▸ **What is expected**
Filter the entries beneath this task, copying only the lines that hold the word "turned".

_ _ _ _ _ _ _

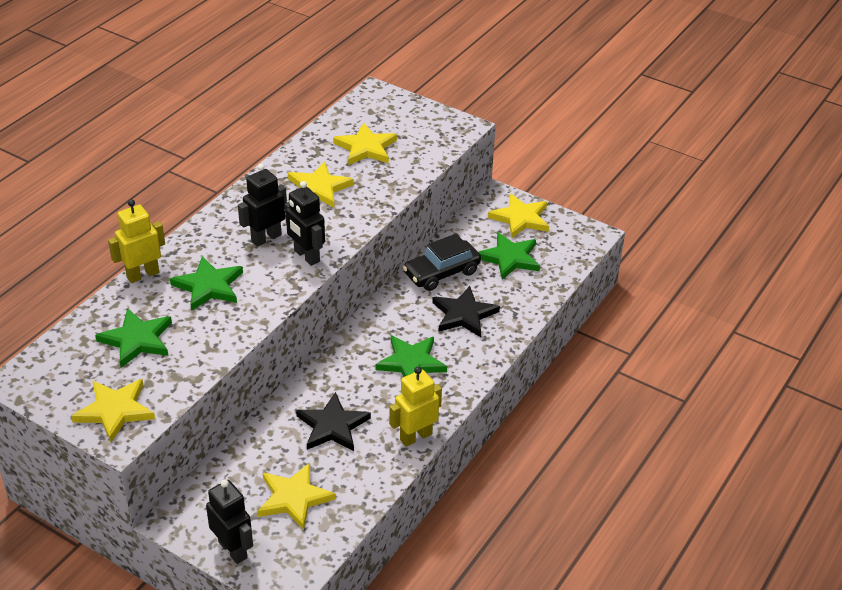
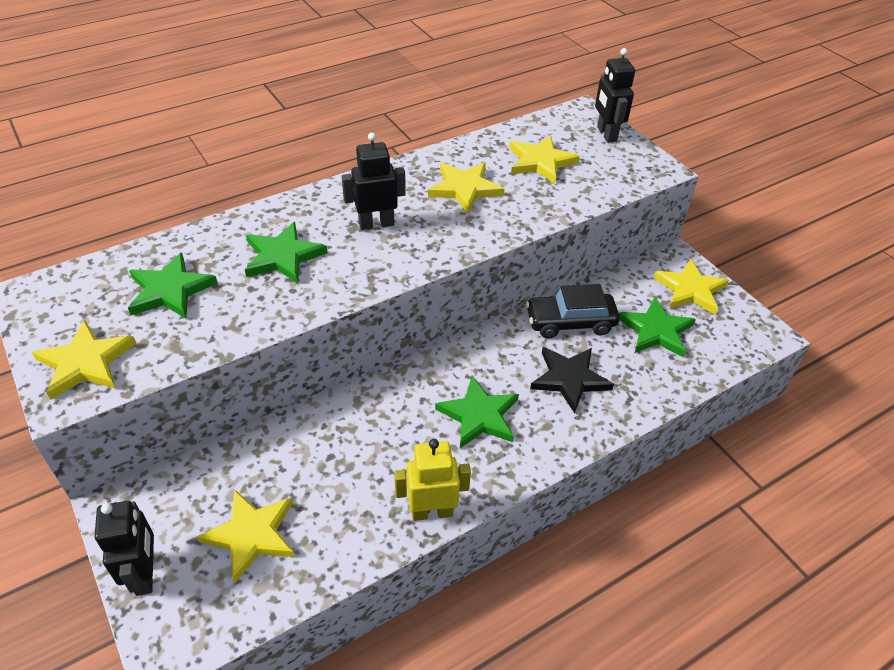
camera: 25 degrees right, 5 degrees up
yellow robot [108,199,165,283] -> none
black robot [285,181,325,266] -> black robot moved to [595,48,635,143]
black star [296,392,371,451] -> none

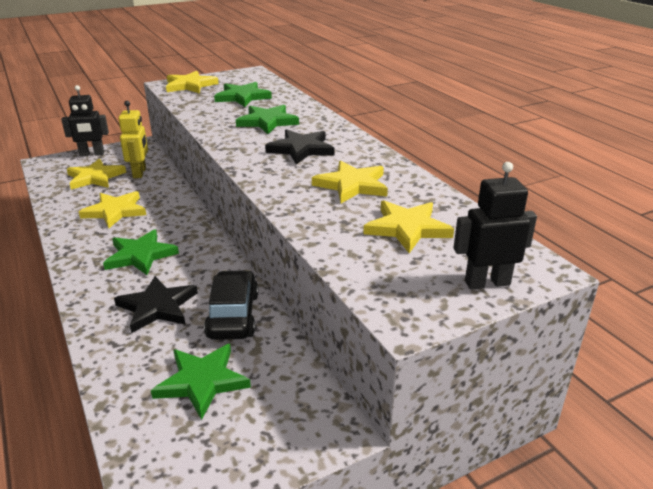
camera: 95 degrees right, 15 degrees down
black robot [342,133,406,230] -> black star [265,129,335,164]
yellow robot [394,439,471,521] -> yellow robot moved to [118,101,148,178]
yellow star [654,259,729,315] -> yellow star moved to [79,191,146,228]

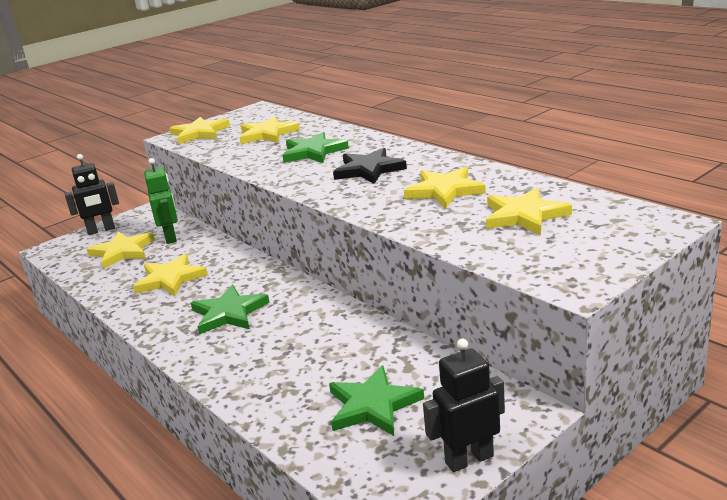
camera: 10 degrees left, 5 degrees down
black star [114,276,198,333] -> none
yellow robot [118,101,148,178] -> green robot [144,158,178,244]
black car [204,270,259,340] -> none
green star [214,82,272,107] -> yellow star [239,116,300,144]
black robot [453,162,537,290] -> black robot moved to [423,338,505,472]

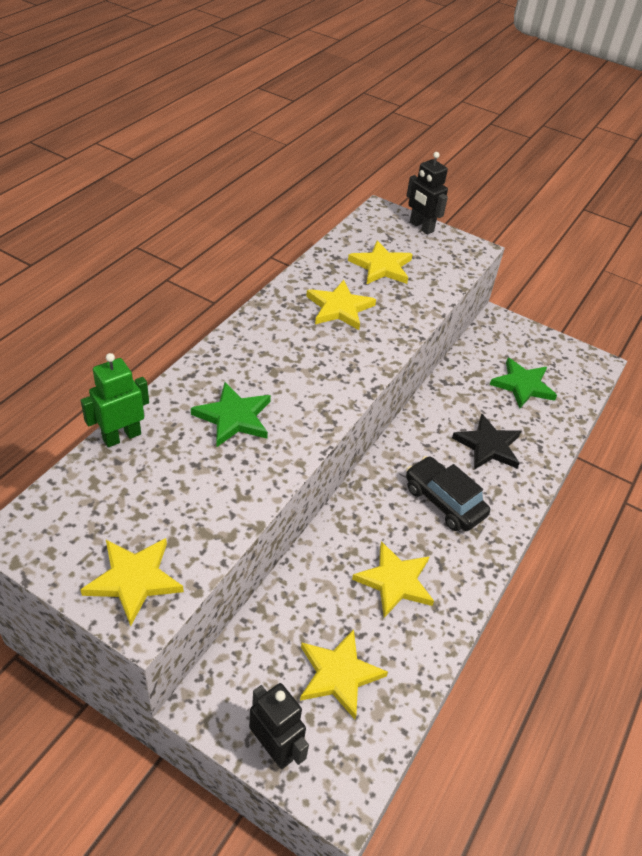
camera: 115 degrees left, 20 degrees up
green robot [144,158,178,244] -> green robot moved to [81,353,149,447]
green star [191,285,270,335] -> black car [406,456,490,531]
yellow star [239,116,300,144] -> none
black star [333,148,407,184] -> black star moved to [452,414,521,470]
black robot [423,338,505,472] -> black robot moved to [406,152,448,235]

_ _ _ _ _ _ _

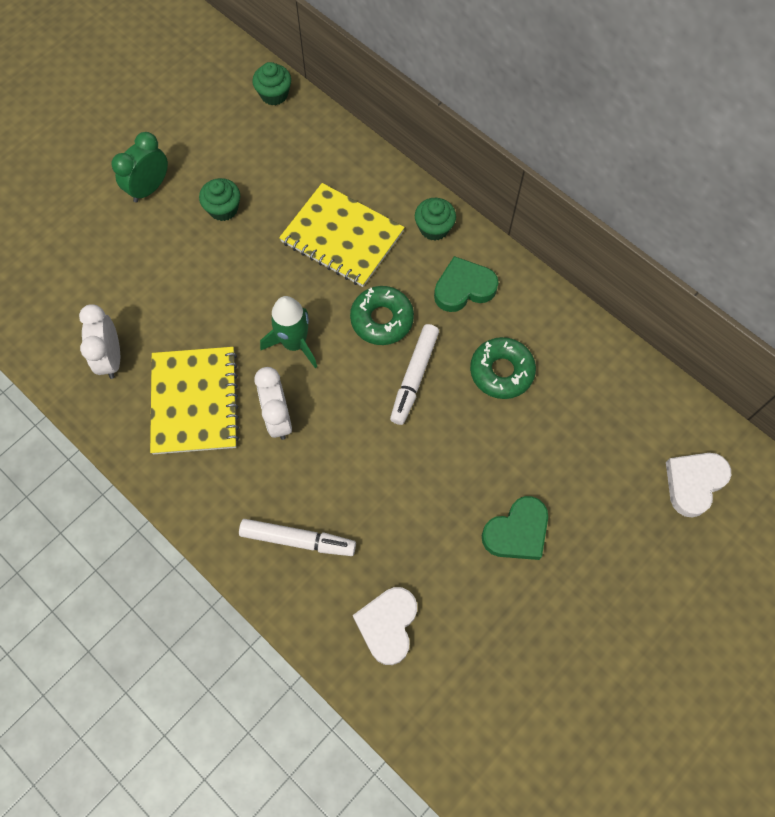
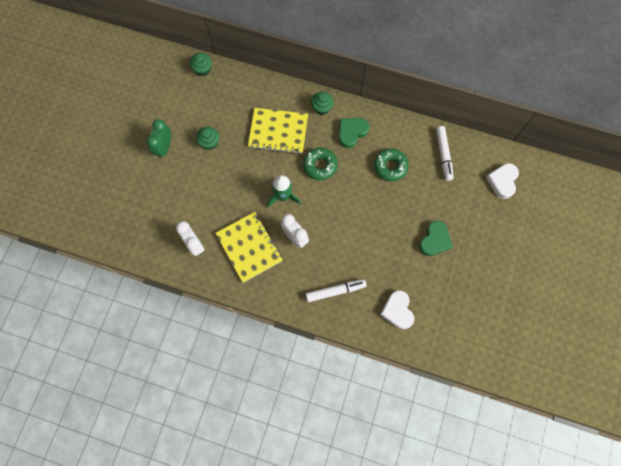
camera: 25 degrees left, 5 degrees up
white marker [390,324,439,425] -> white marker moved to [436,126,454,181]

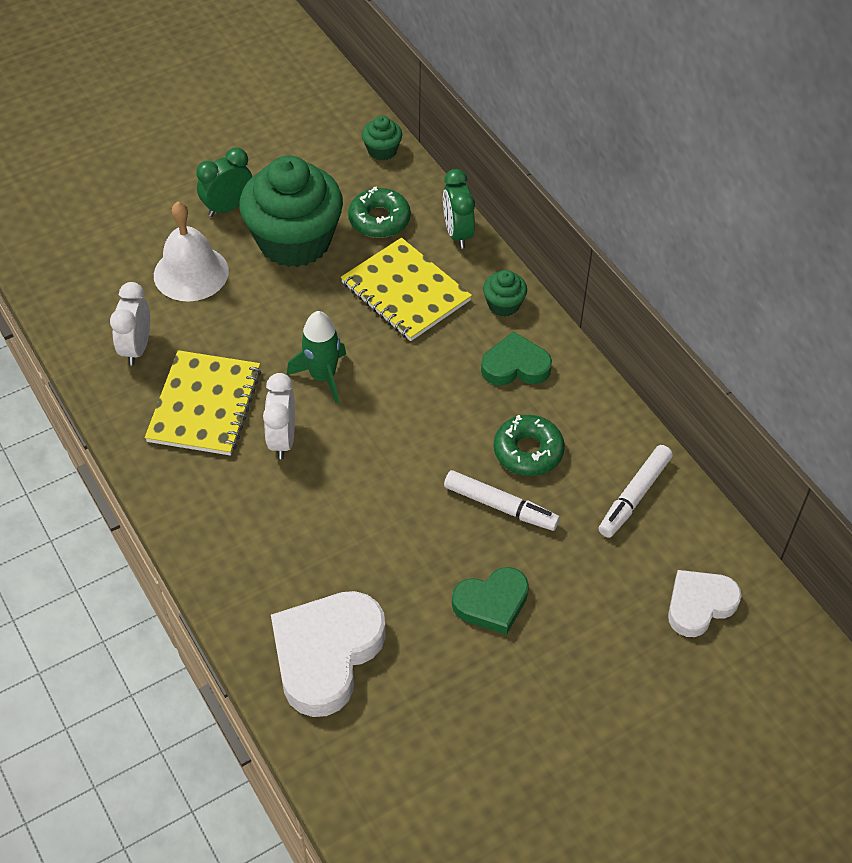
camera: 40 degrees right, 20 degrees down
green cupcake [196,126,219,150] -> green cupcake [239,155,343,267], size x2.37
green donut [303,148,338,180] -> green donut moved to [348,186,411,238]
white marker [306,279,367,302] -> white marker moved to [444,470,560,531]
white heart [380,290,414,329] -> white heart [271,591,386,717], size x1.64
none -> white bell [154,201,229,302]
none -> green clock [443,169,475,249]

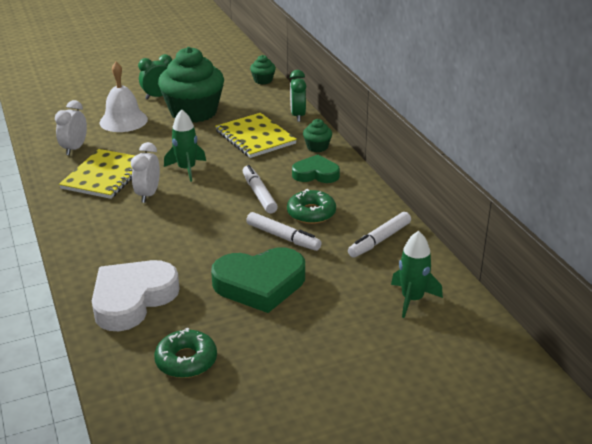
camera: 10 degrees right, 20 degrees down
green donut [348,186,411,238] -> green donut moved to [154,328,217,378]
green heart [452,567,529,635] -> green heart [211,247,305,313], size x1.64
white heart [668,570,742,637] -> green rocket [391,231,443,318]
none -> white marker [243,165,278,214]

_ _ _ _ _ _ _

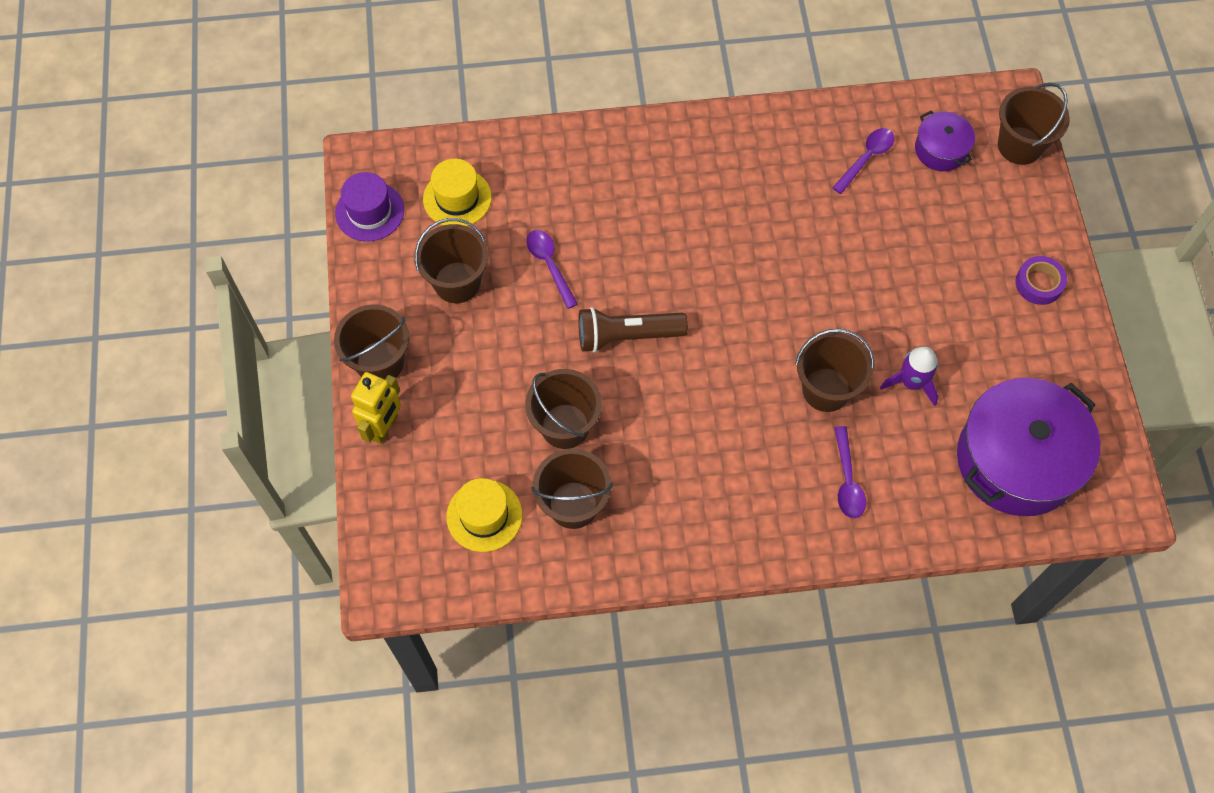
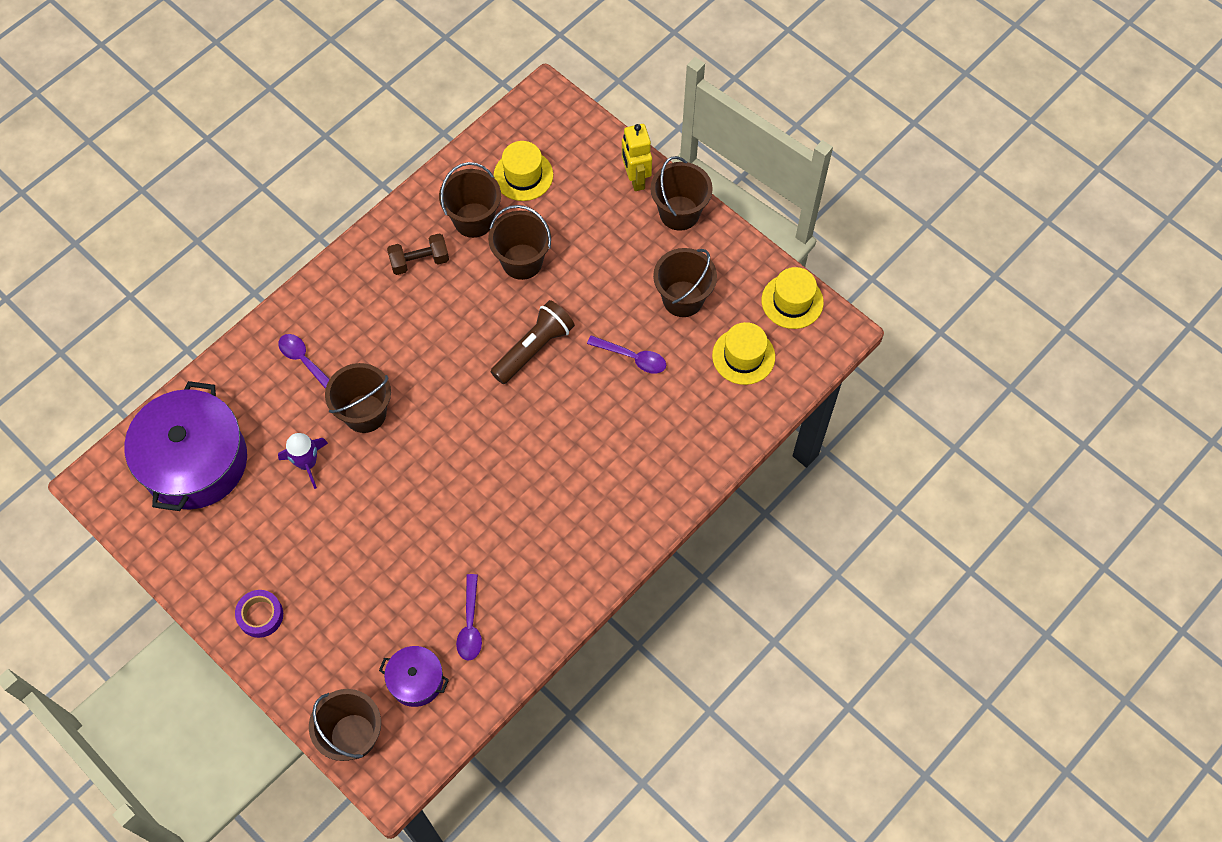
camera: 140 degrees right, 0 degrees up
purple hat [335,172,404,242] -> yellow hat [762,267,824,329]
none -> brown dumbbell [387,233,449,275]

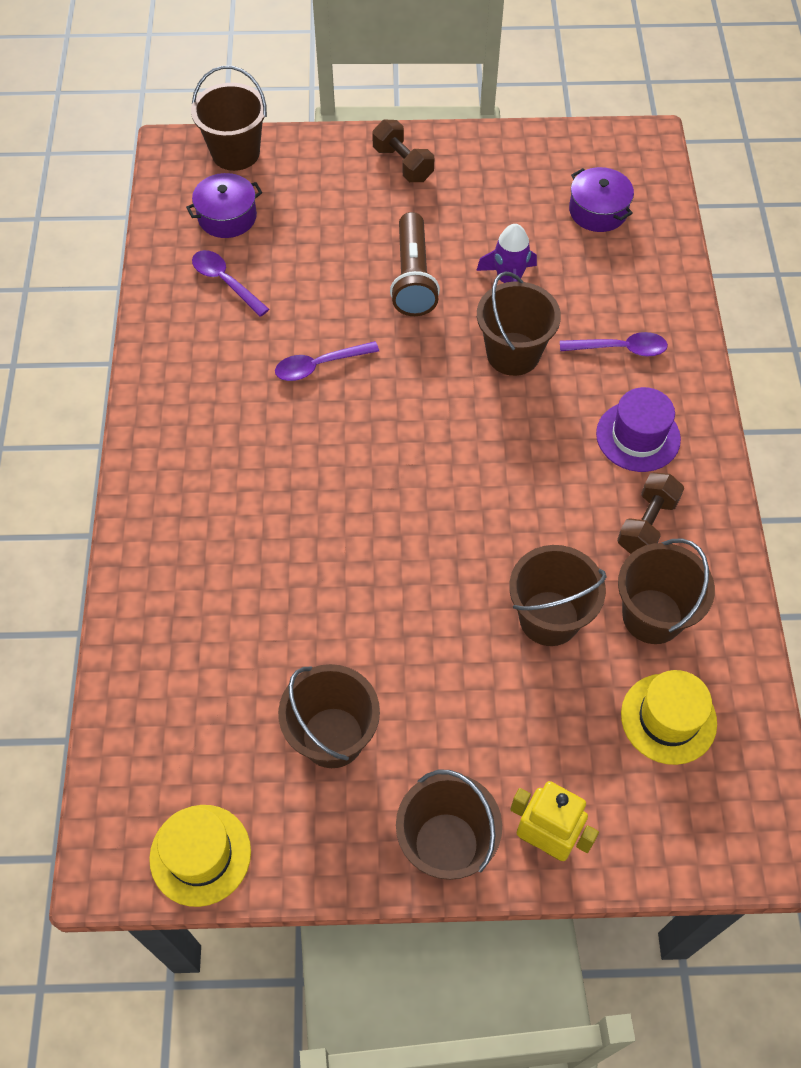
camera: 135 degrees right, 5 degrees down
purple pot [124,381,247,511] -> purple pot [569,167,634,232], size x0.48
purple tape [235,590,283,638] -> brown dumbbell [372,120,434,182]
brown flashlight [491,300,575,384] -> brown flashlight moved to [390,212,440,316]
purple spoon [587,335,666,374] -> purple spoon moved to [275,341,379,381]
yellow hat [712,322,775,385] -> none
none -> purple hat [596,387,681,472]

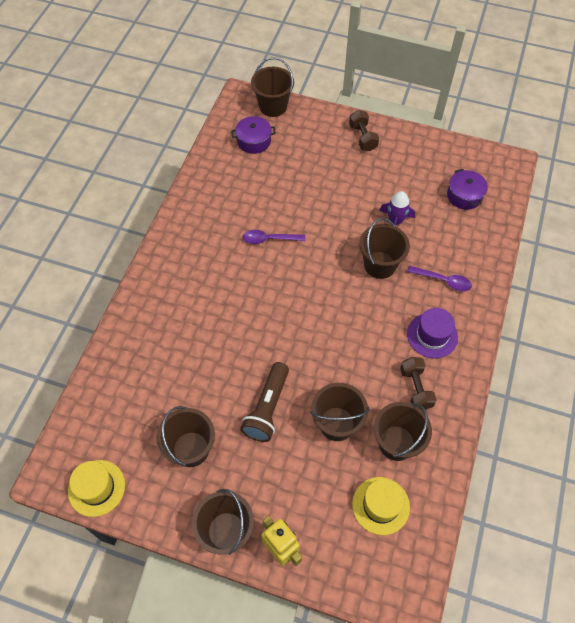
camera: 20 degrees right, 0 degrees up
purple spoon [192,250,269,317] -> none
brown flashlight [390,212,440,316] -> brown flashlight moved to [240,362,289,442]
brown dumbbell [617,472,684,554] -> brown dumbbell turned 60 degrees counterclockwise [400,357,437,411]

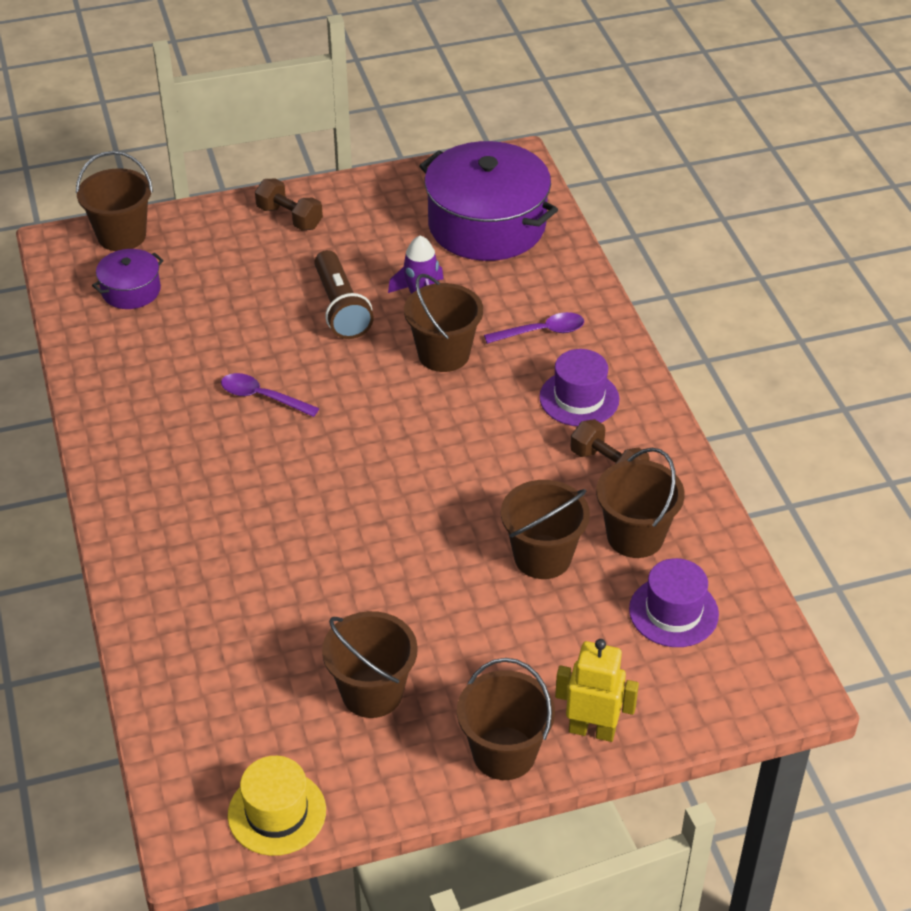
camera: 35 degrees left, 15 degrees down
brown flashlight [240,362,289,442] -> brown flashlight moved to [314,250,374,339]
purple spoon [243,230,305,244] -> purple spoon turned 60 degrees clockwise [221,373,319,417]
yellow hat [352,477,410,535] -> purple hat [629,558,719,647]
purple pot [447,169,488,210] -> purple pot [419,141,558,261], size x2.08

_ _ _ _ _ _ _

▸ **Output**
brown dumbbell [617,472,684,554] -> brown dumbbell turned 60 degrees counterclockwise [400,357,437,411]
purple spoon [243,230,305,244] -> purple spoon turned 60 degrees clockwise [221,373,319,417]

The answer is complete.